Assignment:
If a line below includes the string "orange", copy it.

Recorded data:
------

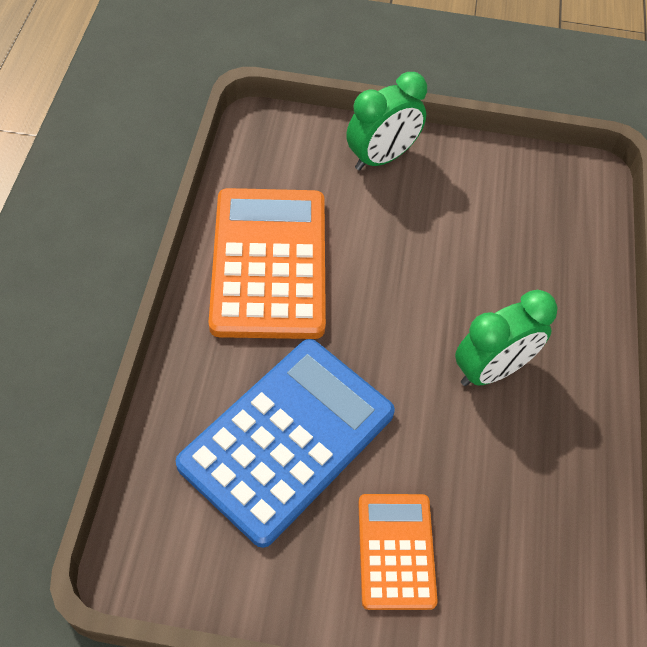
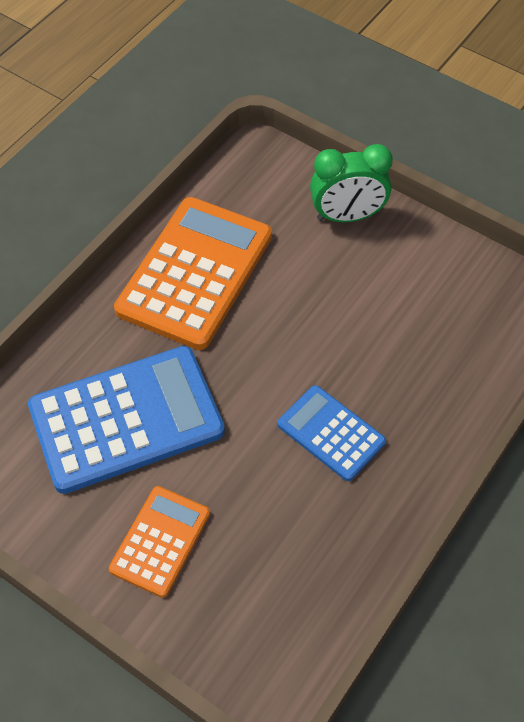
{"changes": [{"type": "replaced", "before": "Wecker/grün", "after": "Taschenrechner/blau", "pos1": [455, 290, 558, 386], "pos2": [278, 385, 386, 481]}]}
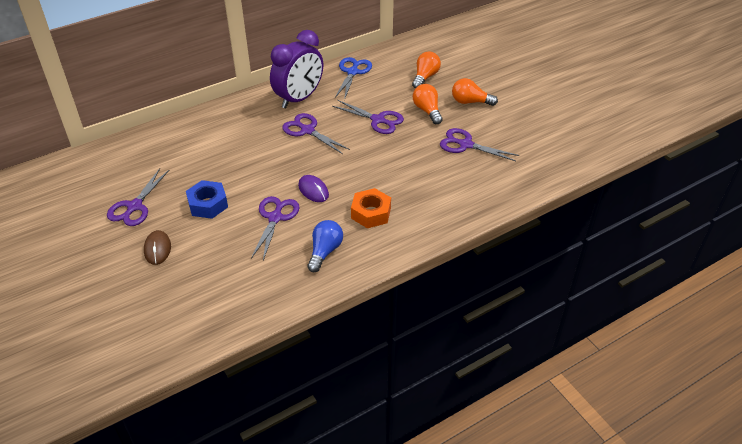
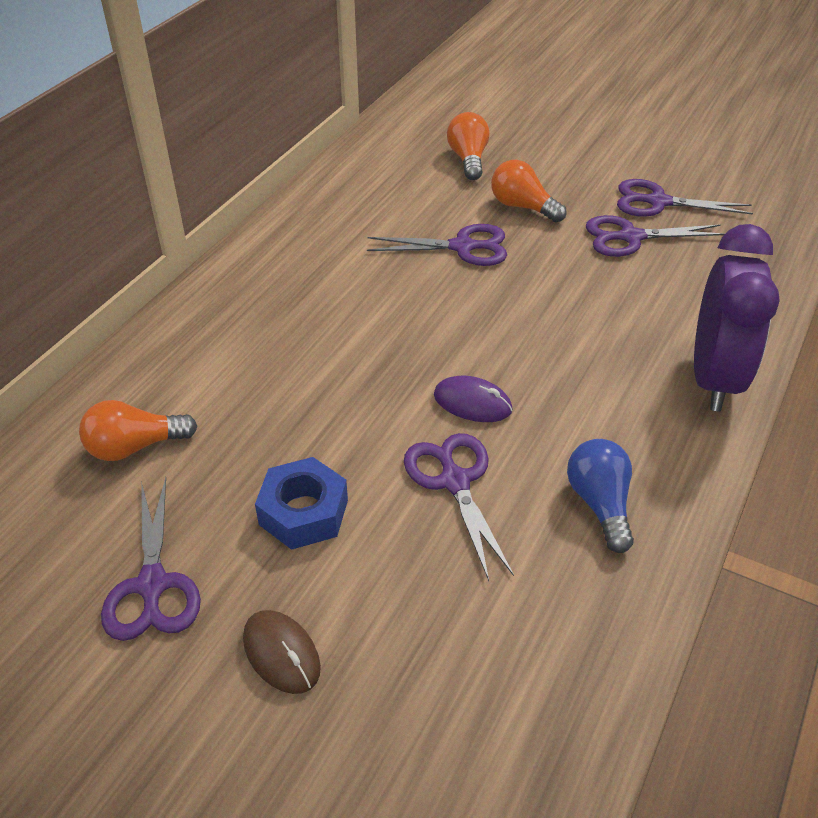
{"changes": [{"type": "removed", "before": "Schere/blau", "pos1": [335, 57, 372, 100]}, {"type": "removed", "before": "Sechskantmutter/orange", "pos1": [351, 188, 391, 228]}, {"type": "moved", "before": "Wecker/lila", "pos1": [270, 30, 323, 108], "pos2": [694, 224, 780, 411]}, {"type": "moved", "before": "Schere/lila", "pos1": [282, 113, 350, 154], "pos2": [617, 179, 753, 217]}, {"type": "moved", "before": "Glühbirne/orange", "pos1": [452, 78, 498, 106], "pos2": [79, 400, 197, 461]}]}
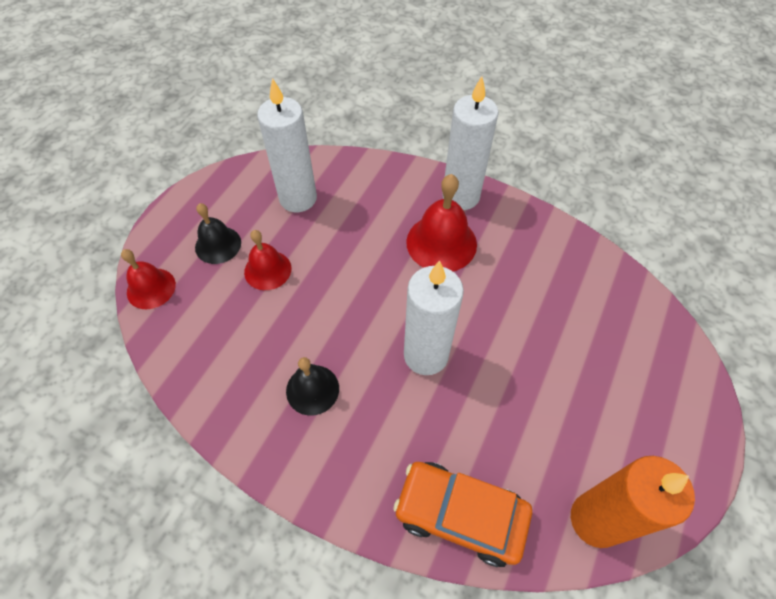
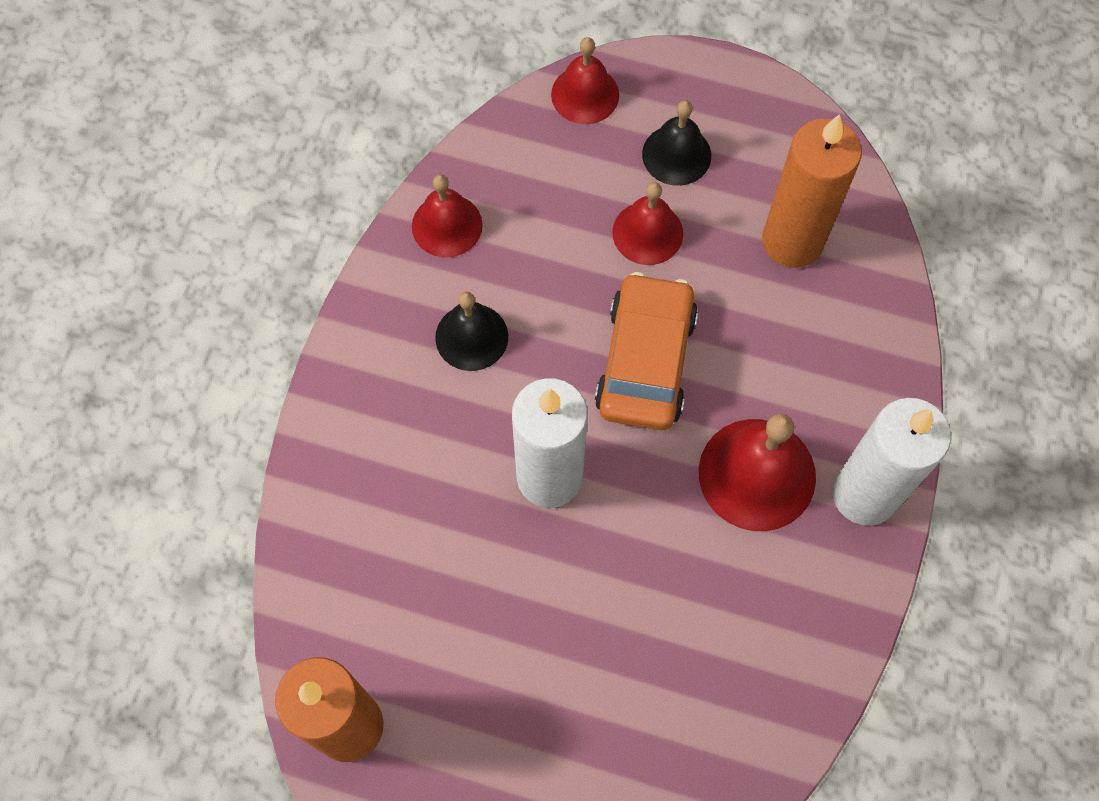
{"changes": [{"type": "added", "after": "Glocke/rot", "pos2": [412, 174, 483, 258]}, {"type": "moved", "before": "Auto/orange", "pos1": [393, 462, 532, 567], "pos2": [595, 272, 698, 430]}, {"type": "recoloured", "before": "Kerze/weiß", "after": "Kerze/orange", "pos1": [257, 78, 317, 212], "pos2": [762, 114, 862, 268]}]}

------

Response:
{"changes": [{"type": "removed", "before": "Schere/blau", "pos1": [335, 57, 372, 100]}, {"type": "removed", "before": "Sechskantmutter/orange", "pos1": [351, 188, 391, 228]}, {"type": "moved", "before": "Wecker/lila", "pos1": [270, 30, 323, 108], "pos2": [694, 224, 780, 411]}, {"type": "moved", "before": "Schere/lila", "pos1": [282, 113, 350, 154], "pos2": [617, 179, 753, 217]}, {"type": "moved", "before": "Glühbirne/orange", "pos1": [452, 78, 498, 106], "pos2": [79, 400, 197, 461]}]}
{"changes": [{"type": "added", "after": "Glocke/rot", "pos2": [412, 174, 483, 258]}, {"type": "moved", "before": "Auto/orange", "pos1": [393, 462, 532, 567], "pos2": [595, 272, 698, 430]}, {"type": "recoloured", "before": "Kerze/weiß", "after": "Kerze/orange", "pos1": [257, 78, 317, 212], "pos2": [762, 114, 862, 268]}]}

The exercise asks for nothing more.